Goal of the exercise
Go through the entries below line by line and tally those holding "width"; write only the tally.

Records supplied

────────────────────────────────────────

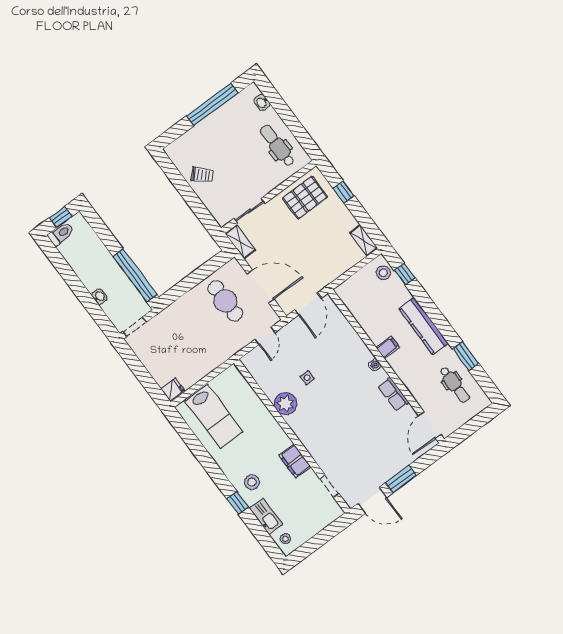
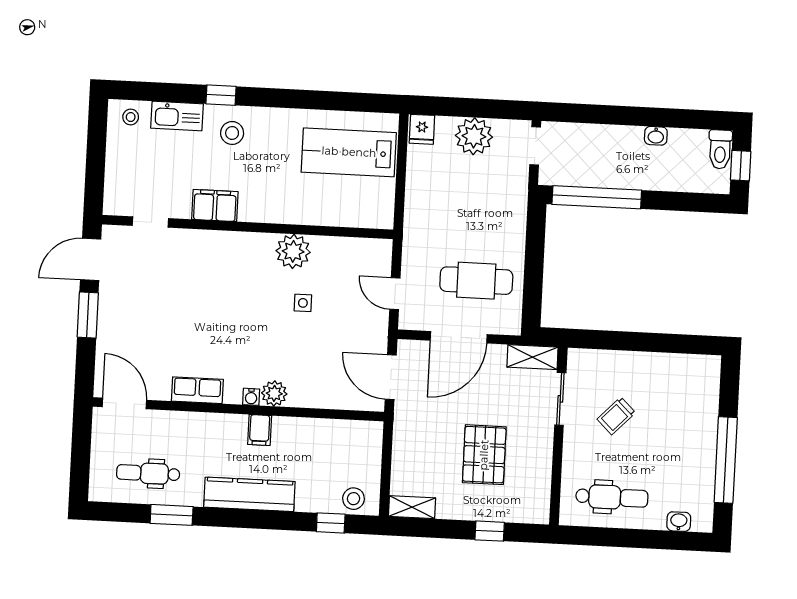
trolley: (202, 175) -> (616, 416), moved
pallet: (305, 198) -> (484, 455), moved
washbasin: (99, 297) -> (656, 136), moved
plant: (364, 355) -> (274, 393), added
plant: (155, 361) -> (474, 136), added

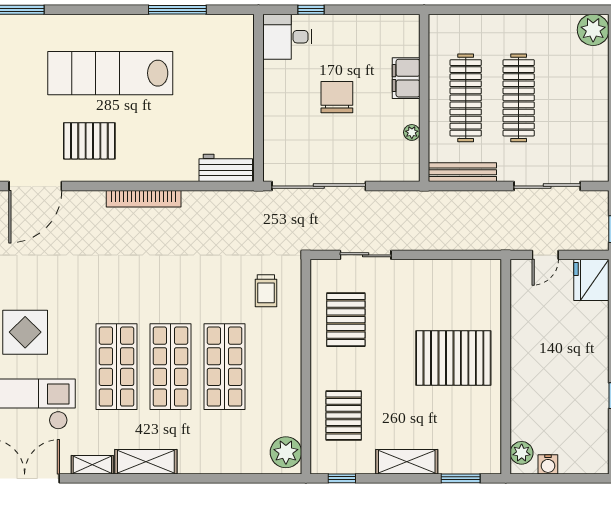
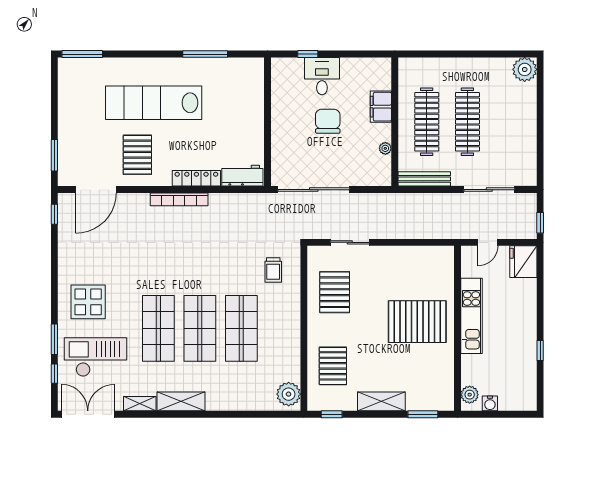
desk: (287, 37) -> (322, 76), moved, turned 90
pallet: (89, 141) -> (137, 155), turned 90
locker: (166, 171) -> (196, 178), added
kitchen unit: (524, 350) -> (471, 316), added

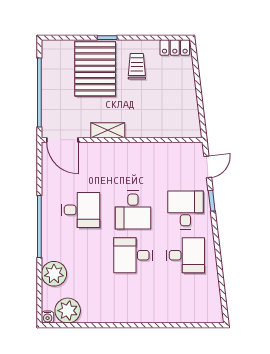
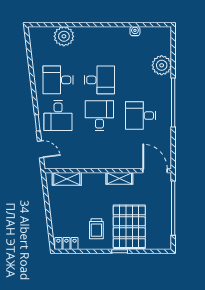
shelving: (174, 130) -> (67, 179), added
door: (208, 167) -> (41, 149), swing flipped
plant: (68, 311) -> (64, 36), moved
water cooler: (48, 317) -> (135, 31), moved

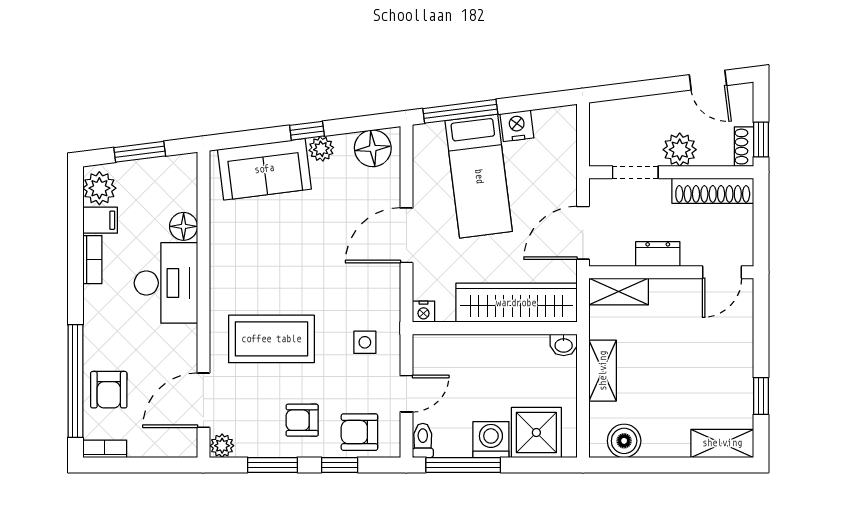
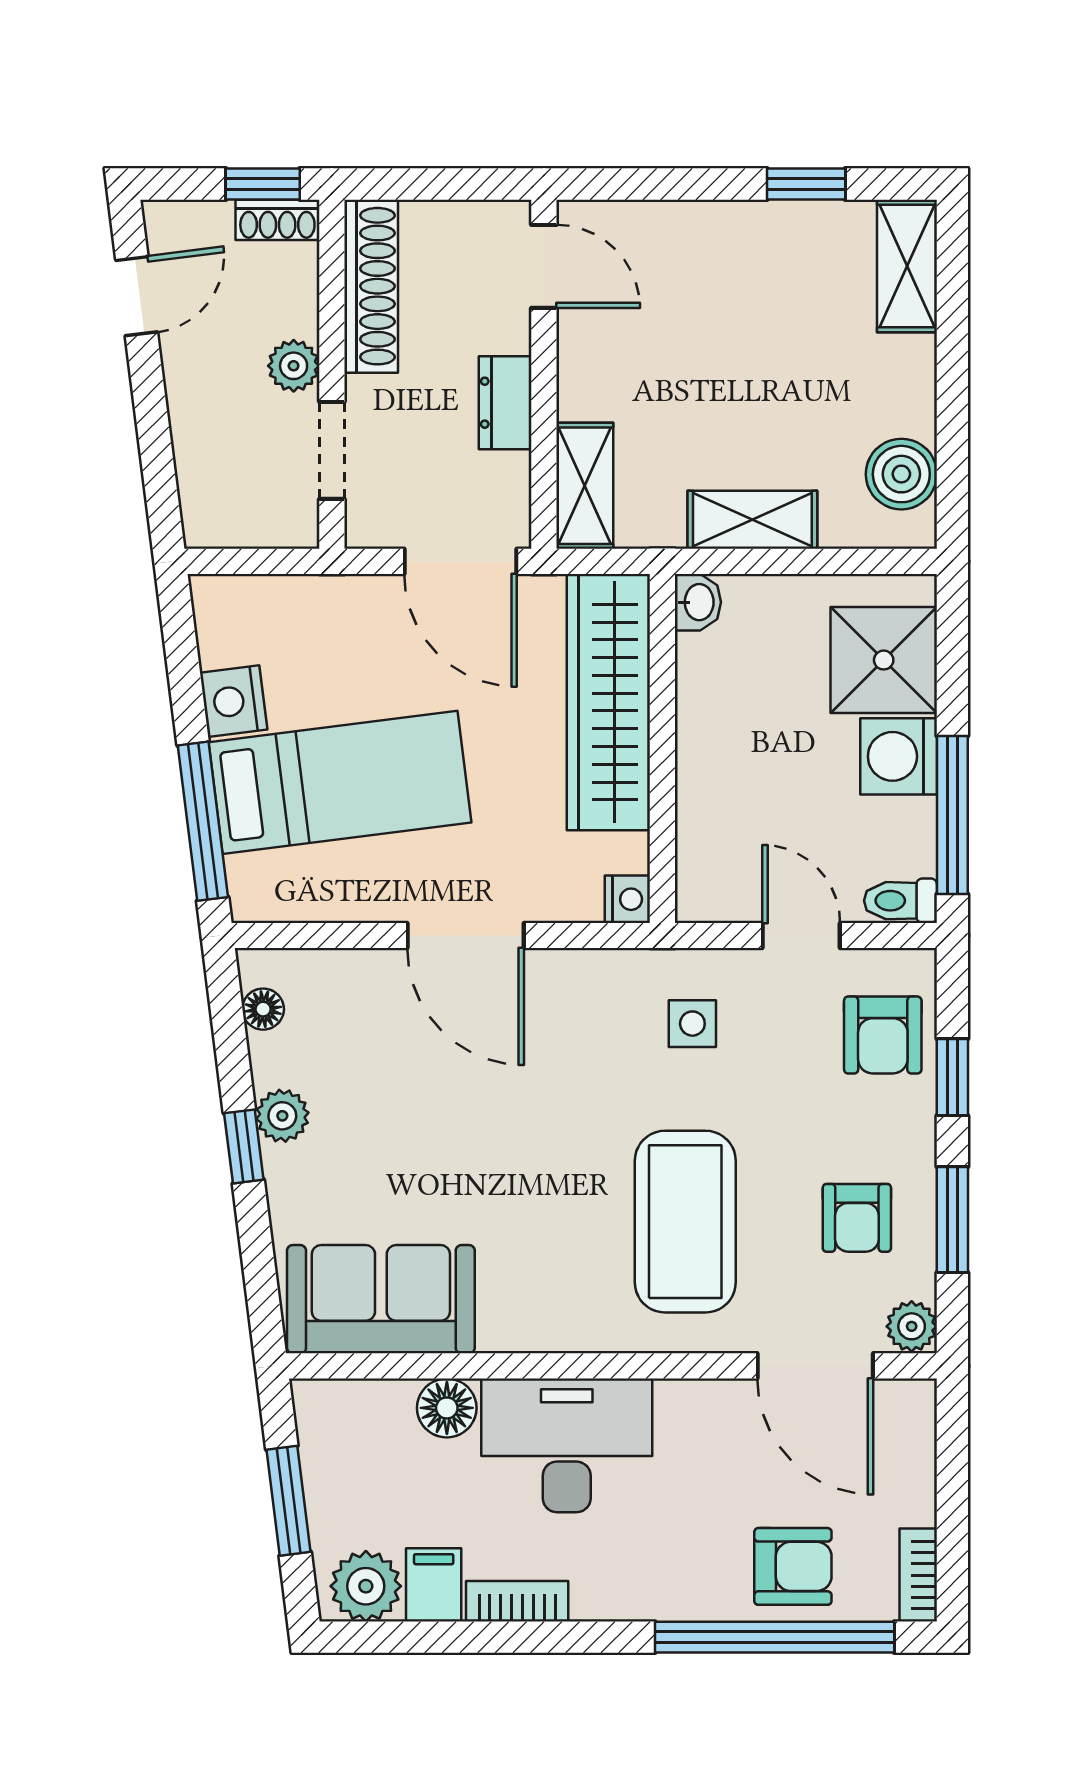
floor lamp: (373, 148) -> (263, 1009), width x0.53, depth x0.53
plant: (680, 150) -> (294, 366), width x0.73, depth x0.73
sofa: (264, 169) -> (381, 1299), moved, turned -83
armchair: (302, 420) -> (857, 1218), moved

────────────────────────────────────────

Output
2